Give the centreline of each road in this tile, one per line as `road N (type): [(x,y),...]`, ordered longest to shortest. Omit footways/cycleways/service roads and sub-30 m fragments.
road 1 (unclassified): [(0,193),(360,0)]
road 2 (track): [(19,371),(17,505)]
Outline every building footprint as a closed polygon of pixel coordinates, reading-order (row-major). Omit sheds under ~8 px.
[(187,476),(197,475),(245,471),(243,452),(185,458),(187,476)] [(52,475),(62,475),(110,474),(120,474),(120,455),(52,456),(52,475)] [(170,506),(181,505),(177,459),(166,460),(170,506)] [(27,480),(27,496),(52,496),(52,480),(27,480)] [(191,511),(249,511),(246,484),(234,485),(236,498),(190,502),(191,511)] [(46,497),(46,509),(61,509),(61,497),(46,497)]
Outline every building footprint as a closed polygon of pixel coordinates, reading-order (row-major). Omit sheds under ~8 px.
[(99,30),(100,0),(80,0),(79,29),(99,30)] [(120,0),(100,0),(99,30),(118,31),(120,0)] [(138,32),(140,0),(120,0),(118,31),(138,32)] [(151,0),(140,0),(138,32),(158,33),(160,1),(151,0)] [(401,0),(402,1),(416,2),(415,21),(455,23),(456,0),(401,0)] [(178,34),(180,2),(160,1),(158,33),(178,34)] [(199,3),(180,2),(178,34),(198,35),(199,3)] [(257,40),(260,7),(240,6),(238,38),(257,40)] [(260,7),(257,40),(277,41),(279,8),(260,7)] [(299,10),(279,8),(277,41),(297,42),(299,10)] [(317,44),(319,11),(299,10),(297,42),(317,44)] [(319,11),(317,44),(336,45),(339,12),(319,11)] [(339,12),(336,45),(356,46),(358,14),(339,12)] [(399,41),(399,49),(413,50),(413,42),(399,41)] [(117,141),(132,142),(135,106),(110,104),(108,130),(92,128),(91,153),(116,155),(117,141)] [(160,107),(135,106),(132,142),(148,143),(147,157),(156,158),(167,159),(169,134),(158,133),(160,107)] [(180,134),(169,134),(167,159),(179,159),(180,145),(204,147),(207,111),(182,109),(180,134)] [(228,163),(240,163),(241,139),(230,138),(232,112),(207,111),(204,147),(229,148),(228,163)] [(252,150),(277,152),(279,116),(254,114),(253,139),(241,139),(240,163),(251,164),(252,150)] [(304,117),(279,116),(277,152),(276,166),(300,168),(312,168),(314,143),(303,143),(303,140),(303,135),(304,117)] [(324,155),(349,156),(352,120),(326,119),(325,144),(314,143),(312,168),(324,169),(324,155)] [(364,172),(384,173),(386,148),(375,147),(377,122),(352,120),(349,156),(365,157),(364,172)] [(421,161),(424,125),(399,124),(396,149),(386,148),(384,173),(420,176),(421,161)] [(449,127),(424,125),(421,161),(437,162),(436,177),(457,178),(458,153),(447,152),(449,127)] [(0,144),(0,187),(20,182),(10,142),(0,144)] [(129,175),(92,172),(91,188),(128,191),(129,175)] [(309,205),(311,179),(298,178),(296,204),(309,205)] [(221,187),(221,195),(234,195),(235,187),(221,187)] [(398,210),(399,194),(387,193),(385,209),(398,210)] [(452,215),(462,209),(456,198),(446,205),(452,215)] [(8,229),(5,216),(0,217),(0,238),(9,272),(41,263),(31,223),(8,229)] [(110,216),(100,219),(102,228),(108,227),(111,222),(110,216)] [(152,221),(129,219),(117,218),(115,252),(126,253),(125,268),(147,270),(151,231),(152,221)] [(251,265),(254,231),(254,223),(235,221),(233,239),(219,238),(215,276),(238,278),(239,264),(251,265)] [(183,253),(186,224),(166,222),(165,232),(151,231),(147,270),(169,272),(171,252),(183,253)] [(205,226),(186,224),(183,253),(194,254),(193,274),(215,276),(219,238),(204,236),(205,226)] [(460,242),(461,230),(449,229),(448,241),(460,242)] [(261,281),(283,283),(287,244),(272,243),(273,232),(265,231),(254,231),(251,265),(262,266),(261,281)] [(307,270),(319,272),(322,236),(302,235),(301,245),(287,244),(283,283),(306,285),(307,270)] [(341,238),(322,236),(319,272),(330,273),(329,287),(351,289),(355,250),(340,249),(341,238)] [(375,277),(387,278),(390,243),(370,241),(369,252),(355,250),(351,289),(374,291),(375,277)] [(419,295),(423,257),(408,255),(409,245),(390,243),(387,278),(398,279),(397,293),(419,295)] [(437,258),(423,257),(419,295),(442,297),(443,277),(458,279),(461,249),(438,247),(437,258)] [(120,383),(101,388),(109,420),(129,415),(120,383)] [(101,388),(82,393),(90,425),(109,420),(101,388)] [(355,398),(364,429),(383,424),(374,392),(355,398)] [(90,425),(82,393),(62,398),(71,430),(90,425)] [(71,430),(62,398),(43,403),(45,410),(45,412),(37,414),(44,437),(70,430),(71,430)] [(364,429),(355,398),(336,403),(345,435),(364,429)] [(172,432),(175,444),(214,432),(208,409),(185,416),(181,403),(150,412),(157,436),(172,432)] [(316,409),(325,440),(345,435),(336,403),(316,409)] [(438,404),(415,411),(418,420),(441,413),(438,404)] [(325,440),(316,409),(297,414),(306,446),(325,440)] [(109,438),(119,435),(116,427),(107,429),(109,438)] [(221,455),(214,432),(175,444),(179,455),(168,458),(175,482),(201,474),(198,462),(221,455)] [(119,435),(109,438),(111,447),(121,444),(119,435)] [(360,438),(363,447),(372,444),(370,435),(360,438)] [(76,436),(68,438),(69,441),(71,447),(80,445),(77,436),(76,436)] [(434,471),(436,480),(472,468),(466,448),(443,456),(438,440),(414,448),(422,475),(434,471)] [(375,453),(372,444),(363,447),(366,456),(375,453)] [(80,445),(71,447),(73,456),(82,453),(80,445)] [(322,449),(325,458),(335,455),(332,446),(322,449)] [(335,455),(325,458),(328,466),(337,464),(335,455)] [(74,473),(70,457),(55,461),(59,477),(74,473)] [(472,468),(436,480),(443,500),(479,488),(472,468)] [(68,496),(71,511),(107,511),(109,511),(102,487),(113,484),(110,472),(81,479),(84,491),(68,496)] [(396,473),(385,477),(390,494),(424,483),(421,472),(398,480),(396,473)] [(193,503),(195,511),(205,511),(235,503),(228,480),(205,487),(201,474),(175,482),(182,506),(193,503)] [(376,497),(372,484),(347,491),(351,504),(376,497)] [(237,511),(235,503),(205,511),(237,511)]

+--

## GOAL:
Reproduce the listing above, swapping "footprint" for "perimeter" wherever it occurs and leaving everything else unchanged.

## CORRECT OUTPUT:
Give the centreline of each road in this tile, one per line as `road N (type): [(x,y),...]`, ordered longest to shortest. Omit footways/cycleways/service roads and sub-30 m fragments.
road 1 (unclassified): [(0,193),(360,0)]
road 2 (track): [(19,371),(17,505)]
Outline every building perimeter as a closed polygon of pixel coordinates, reading-order (row-major). Omit sheds under ~8 px.
[(187,476),(197,475),(245,471),(243,452),(185,458),(187,476)] [(52,475),(62,475),(110,474),(120,474),(120,455),(52,456),(52,475)] [(170,506),(181,505),(177,459),(166,460),(170,506)] [(27,480),(27,496),(52,496),(52,480),(27,480)] [(191,511),(249,511),(246,484),(234,485),(236,498),(190,502),(191,511)] [(46,497),(46,509),(61,509),(61,497),(46,497)]
Outline every building perimeter as a closed polygon of pixel coordinates, reading-order (row-major). Omit sheds under ~8 px.
[(99,30),(100,0),(80,0),(79,29),(99,30)] [(120,0),(100,0),(99,30),(118,31),(120,0)] [(138,32),(140,0),(120,0),(118,31),(138,32)] [(151,0),(140,0),(138,32),(158,33),(160,1),(151,0)] [(401,0),(402,1),(416,2),(415,21),(455,23),(456,0),(401,0)] [(178,34),(180,2),(160,1),(158,33),(178,34)] [(199,3),(180,2),(178,34),(198,35),(199,3)] [(257,40),(260,7),(240,6),(238,38),(257,40)] [(260,7),(257,40),(277,41),(279,8),(260,7)] [(299,10),(279,8),(277,41),(297,42),(299,10)] [(317,44),(319,11),(299,10),(297,42),(317,44)] [(319,11),(317,44),(336,45),(339,12),(319,11)] [(339,12),(336,45),(356,46),(358,14),(339,12)] [(399,41),(399,49),(413,50),(413,42),(399,41)] [(117,141),(132,142),(135,106),(110,104),(108,130),(92,128),(91,153),(116,155),(117,141)] [(160,107),(135,106),(132,142),(148,143),(147,157),(156,158),(167,159),(169,134),(158,133),(160,107)] [(180,134),(169,134),(167,159),(179,159),(180,145),(204,147),(207,111),(182,109),(180,134)] [(228,163),(240,163),(241,139),(230,138),(232,112),(207,111),(204,147),(229,148),(228,163)] [(252,150),(277,152),(279,116),(254,114),(253,139),(241,139),(240,163),(251,164),(252,150)] [(304,117),(279,116),(277,152),(276,166),(300,168),(312,168),(314,143),(303,143),(303,140),(303,135),(304,117)] [(324,155),(349,156),(352,120),(326,119),(325,144),(314,143),(312,168),(324,169),(324,155)] [(364,172),(384,173),(386,148),(375,147),(377,122),(352,120),(349,156),(365,157),(364,172)] [(421,161),(424,125),(399,124),(396,149),(386,148),(384,173),(420,176),(421,161)] [(449,127),(424,125),(421,161),(437,162),(436,177),(457,178),(458,153),(447,152),(449,127)] [(0,144),(0,187),(20,182),(10,142),(0,144)] [(129,175),(92,172),(91,188),(128,191),(129,175)] [(309,205),(311,179),(298,178),(296,204),(309,205)] [(221,187),(221,195),(234,195),(235,187),(221,187)] [(398,210),(399,194),(387,193),(385,209),(398,210)] [(452,215),(462,209),(456,198),(446,205),(452,215)] [(8,229),(5,216),(0,217),(0,238),(9,272),(41,263),(31,223),(8,229)] [(110,216),(100,219),(102,228),(108,227),(111,222),(110,216)] [(152,221),(129,219),(117,218),(115,252),(126,253),(125,268),(147,270),(151,231),(152,221)] [(251,265),(254,231),(254,223),(235,221),(233,239),(219,238),(215,276),(238,278),(239,264),(251,265)] [(183,253),(186,224),(166,222),(165,232),(151,231),(147,270),(169,272),(171,252),(183,253)] [(205,226),(186,224),(183,253),(194,254),(193,274),(215,276),(219,238),(204,236),(205,226)] [(460,242),(461,230),(449,229),(448,241),(460,242)] [(261,281),(283,283),(287,244),(272,243),(273,232),(265,231),(254,231),(251,265),(262,266),(261,281)] [(307,270),(319,272),(322,236),(302,235),(301,245),(287,244),(283,283),(306,285),(307,270)] [(341,238),(322,236),(319,272),(330,273),(329,287),(351,289),(355,250),(340,249),(341,238)] [(375,277),(387,278),(390,243),(370,241),(369,252),(355,250),(351,289),(374,291),(375,277)] [(419,295),(423,257),(408,255),(409,245),(390,243),(387,278),(398,279),(397,293),(419,295)] [(437,258),(423,257),(419,295),(442,297),(443,277),(458,279),(461,249),(438,247),(437,258)] [(120,383),(101,388),(109,420),(129,415),(120,383)] [(101,388),(82,393),(90,425),(109,420),(101,388)] [(355,398),(364,429),(383,424),(374,392),(355,398)] [(90,425),(82,393),(62,398),(71,430),(90,425)] [(71,430),(62,398),(43,403),(45,410),(45,412),(37,414),(44,437),(70,430),(71,430)] [(364,429),(355,398),(336,403),(345,435),(364,429)] [(172,432),(175,444),(214,432),(208,409),(185,416),(181,403),(150,412),(157,436),(172,432)] [(316,409),(325,440),(345,435),(336,403),(316,409)] [(438,404),(415,411),(418,420),(441,413),(438,404)] [(325,440),(316,409),(297,414),(306,446),(325,440)] [(109,438),(119,435),(116,427),(107,429),(109,438)] [(221,455),(214,432),(175,444),(179,455),(168,458),(175,482),(201,474),(198,462),(221,455)] [(119,435),(109,438),(111,447),(121,444),(119,435)] [(360,438),(363,447),(372,444),(370,435),(360,438)] [(76,436),(68,438),(69,441),(71,447),(80,445),(77,436),(76,436)] [(434,471),(436,480),(472,468),(466,448),(443,456),(438,440),(414,448),(422,475),(434,471)] [(375,453),(372,444),(363,447),(366,456),(375,453)] [(80,445),(71,447),(73,456),(82,453),(80,445)] [(322,449),(325,458),(335,455),(332,446),(322,449)] [(335,455),(325,458),(328,466),(337,464),(335,455)] [(74,473),(70,457),(55,461),(59,477),(74,473)] [(472,468),(436,480),(443,500),(479,488),(472,468)] [(68,496),(71,511),(107,511),(109,511),(102,487),(113,484),(110,472),(81,479),(84,491),(68,496)] [(396,473),(385,477),(390,494),(424,483),(421,472),(398,480),(396,473)] [(193,503),(195,511),(205,511),(235,503),(228,480),(205,487),(201,474),(175,482),(182,506),(193,503)] [(376,497),(372,484),(347,491),(351,504),(376,497)] [(237,511),(235,503),(205,511),(237,511)]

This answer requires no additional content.